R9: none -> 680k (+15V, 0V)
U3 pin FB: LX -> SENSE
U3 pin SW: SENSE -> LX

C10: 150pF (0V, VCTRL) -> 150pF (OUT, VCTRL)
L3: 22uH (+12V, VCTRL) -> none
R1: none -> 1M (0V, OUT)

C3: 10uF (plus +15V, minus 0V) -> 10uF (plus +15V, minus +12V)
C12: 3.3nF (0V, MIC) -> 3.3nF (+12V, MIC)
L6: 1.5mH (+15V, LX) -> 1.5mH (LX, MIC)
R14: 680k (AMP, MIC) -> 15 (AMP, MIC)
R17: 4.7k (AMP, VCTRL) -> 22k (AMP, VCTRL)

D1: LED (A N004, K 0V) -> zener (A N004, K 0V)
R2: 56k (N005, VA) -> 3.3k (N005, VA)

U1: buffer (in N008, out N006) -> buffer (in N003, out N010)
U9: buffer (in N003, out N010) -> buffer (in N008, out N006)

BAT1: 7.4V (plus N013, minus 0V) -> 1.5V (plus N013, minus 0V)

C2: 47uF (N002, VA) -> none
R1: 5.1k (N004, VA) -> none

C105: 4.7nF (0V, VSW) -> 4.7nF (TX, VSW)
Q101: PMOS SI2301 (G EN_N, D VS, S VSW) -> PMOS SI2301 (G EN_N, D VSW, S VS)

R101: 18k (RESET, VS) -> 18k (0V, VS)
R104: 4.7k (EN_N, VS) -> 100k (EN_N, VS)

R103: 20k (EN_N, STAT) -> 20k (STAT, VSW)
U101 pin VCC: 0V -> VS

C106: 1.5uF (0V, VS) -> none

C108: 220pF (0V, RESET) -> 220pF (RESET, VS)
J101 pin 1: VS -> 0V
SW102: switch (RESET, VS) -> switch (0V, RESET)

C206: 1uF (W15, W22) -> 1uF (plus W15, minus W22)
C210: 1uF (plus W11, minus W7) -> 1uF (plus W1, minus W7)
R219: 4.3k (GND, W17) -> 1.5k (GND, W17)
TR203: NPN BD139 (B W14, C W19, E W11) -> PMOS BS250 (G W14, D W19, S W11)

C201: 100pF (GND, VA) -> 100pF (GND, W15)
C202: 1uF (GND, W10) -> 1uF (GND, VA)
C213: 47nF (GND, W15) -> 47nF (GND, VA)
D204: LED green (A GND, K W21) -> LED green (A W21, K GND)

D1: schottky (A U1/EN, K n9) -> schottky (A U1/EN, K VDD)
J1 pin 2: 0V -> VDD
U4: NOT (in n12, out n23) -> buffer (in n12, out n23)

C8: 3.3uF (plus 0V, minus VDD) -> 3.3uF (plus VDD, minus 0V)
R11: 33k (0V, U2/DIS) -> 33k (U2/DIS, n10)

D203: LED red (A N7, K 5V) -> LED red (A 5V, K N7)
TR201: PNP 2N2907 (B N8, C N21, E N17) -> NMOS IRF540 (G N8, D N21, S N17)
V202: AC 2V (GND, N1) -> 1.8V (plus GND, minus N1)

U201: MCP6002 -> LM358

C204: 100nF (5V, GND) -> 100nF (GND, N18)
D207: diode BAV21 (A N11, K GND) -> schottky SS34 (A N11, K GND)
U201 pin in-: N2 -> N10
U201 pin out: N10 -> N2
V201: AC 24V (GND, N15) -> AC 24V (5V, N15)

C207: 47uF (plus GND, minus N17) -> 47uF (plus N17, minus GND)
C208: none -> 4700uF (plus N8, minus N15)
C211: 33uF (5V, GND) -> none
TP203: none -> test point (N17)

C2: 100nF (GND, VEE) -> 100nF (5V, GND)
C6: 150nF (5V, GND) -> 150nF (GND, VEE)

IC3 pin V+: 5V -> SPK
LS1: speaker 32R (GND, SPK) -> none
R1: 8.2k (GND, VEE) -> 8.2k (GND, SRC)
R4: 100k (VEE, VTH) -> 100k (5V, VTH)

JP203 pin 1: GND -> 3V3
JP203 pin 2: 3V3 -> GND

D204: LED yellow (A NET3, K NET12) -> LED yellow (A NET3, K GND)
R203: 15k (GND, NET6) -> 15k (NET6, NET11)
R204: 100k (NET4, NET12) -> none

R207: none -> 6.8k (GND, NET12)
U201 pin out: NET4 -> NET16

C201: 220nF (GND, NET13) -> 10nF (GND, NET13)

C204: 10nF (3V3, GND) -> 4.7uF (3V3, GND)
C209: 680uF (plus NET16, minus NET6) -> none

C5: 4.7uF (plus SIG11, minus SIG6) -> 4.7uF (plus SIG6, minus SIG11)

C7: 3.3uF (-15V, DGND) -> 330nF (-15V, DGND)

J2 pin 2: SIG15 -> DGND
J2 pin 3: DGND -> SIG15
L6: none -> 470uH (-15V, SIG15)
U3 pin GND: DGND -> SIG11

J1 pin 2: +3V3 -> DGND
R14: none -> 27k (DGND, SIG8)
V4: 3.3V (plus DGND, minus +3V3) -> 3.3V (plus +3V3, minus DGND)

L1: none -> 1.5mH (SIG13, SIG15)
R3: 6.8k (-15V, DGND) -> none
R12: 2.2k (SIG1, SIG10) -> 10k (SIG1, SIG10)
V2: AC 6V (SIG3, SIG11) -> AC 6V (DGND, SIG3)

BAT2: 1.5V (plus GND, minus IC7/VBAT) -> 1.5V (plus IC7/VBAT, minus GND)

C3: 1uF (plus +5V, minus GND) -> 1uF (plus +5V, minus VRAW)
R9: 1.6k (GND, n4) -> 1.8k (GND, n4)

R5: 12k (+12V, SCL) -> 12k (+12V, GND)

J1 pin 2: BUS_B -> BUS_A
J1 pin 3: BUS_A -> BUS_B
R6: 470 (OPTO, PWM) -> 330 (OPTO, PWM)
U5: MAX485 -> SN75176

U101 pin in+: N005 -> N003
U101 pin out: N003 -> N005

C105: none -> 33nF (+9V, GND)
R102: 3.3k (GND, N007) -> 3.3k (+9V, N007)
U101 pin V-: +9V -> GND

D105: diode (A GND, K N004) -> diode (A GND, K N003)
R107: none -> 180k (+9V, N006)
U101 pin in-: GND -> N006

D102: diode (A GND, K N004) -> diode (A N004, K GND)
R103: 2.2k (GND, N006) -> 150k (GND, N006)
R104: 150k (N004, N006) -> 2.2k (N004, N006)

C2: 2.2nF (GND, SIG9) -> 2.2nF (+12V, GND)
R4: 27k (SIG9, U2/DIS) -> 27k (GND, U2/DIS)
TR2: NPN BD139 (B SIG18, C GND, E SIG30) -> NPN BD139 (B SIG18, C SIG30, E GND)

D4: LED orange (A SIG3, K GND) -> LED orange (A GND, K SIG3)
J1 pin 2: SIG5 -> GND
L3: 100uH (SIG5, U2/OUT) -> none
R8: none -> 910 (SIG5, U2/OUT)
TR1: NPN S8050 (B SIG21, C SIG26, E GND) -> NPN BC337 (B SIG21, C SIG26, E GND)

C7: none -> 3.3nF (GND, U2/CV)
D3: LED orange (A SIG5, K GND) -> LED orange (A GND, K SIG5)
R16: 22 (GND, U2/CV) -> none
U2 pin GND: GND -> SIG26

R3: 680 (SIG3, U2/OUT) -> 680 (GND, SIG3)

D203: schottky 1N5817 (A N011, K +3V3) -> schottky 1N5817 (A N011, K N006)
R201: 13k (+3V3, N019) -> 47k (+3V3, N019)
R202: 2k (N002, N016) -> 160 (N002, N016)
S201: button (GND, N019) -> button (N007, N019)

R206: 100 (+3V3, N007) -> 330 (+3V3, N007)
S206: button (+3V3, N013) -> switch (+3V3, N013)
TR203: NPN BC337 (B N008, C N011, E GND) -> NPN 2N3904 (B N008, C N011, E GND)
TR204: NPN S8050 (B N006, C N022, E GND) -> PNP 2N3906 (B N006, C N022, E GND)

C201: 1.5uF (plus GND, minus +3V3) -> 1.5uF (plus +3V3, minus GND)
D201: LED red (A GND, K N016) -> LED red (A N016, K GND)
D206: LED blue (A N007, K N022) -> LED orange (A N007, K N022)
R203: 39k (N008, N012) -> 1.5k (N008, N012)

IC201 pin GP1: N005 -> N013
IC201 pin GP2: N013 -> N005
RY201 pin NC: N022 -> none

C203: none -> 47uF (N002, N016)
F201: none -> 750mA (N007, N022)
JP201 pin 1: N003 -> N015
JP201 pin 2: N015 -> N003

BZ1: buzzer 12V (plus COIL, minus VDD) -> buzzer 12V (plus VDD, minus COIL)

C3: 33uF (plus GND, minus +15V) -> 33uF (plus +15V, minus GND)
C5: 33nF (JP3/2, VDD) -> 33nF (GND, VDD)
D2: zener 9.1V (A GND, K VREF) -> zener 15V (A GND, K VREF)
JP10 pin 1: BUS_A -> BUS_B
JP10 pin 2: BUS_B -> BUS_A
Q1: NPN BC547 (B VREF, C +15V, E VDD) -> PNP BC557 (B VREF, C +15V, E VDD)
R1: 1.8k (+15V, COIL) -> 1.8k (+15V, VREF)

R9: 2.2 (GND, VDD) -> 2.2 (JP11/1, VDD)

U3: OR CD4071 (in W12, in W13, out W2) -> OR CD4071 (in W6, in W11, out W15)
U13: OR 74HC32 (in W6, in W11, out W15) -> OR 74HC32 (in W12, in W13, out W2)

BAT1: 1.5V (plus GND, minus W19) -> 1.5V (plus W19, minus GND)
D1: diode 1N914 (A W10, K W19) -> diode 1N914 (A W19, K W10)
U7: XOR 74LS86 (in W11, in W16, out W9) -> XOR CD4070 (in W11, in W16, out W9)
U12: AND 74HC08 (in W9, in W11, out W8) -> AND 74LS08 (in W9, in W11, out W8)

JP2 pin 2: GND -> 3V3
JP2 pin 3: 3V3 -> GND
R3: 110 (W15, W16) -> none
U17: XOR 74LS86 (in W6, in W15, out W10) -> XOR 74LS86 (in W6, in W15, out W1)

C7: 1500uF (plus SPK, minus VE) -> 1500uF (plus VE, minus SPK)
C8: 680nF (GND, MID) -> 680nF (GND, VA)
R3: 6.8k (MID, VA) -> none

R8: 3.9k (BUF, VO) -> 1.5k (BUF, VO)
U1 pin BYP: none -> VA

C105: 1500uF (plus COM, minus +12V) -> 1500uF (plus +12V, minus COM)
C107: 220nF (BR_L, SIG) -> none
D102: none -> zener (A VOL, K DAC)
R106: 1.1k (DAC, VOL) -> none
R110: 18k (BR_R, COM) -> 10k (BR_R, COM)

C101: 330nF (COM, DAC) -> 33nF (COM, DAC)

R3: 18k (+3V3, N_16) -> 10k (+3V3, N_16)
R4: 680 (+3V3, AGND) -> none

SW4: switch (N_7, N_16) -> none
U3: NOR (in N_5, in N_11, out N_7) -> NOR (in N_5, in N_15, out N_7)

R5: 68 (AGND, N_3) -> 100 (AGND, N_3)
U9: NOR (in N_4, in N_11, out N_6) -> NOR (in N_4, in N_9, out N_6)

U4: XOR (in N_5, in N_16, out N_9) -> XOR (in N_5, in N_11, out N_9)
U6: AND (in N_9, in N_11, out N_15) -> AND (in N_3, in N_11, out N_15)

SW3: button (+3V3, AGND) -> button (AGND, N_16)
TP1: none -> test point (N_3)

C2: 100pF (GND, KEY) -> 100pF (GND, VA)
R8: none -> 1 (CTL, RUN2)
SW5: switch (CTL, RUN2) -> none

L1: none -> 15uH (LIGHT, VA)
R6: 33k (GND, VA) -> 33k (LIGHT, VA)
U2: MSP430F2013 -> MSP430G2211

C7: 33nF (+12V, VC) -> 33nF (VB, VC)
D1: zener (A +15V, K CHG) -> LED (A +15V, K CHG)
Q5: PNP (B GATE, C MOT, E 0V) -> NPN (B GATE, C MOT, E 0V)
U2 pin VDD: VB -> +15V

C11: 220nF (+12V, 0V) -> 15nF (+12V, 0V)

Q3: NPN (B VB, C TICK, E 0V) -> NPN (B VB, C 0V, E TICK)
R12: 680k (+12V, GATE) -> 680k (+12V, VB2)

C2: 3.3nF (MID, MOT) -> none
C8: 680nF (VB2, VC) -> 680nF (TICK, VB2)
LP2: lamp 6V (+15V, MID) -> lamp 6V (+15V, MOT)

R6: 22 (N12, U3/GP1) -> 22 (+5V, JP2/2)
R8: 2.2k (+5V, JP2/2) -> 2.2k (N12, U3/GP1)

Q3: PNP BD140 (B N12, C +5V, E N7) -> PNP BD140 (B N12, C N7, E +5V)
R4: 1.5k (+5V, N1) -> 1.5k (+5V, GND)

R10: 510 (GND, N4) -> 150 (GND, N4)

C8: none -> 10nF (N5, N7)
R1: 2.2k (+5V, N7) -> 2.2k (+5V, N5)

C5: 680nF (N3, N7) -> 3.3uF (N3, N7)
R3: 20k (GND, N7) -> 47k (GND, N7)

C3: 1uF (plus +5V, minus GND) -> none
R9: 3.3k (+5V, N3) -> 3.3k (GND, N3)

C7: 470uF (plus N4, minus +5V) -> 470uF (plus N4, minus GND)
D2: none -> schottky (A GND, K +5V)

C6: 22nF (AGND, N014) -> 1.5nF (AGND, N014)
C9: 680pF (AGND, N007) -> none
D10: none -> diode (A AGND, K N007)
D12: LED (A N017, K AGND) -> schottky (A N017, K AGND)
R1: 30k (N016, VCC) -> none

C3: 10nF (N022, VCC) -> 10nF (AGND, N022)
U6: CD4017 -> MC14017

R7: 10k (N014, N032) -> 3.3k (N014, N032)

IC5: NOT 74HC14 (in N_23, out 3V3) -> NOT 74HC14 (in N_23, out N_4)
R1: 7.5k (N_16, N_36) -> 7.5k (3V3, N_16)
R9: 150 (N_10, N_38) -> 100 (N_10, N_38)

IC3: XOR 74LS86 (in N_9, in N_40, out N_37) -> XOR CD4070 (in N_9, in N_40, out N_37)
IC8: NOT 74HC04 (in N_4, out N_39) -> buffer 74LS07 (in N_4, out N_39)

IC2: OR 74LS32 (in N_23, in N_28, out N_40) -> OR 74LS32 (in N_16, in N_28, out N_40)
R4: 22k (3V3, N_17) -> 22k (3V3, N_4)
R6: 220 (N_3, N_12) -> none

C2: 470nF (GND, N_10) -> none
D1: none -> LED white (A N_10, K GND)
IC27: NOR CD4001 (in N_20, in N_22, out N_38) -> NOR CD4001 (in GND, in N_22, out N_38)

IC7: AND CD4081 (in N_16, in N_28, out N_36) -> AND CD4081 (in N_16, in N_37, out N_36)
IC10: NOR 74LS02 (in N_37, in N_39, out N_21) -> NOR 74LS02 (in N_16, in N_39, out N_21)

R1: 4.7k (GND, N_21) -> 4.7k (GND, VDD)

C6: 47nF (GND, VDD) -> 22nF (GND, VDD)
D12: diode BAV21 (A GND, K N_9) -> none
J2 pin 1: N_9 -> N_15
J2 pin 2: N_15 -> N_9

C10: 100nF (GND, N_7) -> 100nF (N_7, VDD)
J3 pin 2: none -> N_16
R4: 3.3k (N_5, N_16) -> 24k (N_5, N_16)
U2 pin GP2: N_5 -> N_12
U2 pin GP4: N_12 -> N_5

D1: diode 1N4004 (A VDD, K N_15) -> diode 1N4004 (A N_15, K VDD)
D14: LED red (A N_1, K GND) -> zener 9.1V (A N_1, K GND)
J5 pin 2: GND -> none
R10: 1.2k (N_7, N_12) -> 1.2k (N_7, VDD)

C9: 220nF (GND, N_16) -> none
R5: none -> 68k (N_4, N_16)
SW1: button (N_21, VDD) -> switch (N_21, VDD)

- - - - - - -

◆ PROBLEM
In the listing above, start at the line with "R3: 20k (GND, N7) -> 47k (GND, N7)", go on through the line with "D12: LED (A", and copy each of those lines exactly; leave out all the rest.

◆ ANSWER SPACE
R3: 20k (GND, N7) -> 47k (GND, N7)

C3: 1uF (plus +5V, minus GND) -> none
R9: 3.3k (+5V, N3) -> 3.3k (GND, N3)

C7: 470uF (plus N4, minus +5V) -> 470uF (plus N4, minus GND)
D2: none -> schottky (A GND, K +5V)

C6: 22nF (AGND, N014) -> 1.5nF (AGND, N014)
C9: 680pF (AGND, N007) -> none
D10: none -> diode (A AGND, K N007)
D12: LED (A N017, K AGND) -> schottky (A N017, K AGND)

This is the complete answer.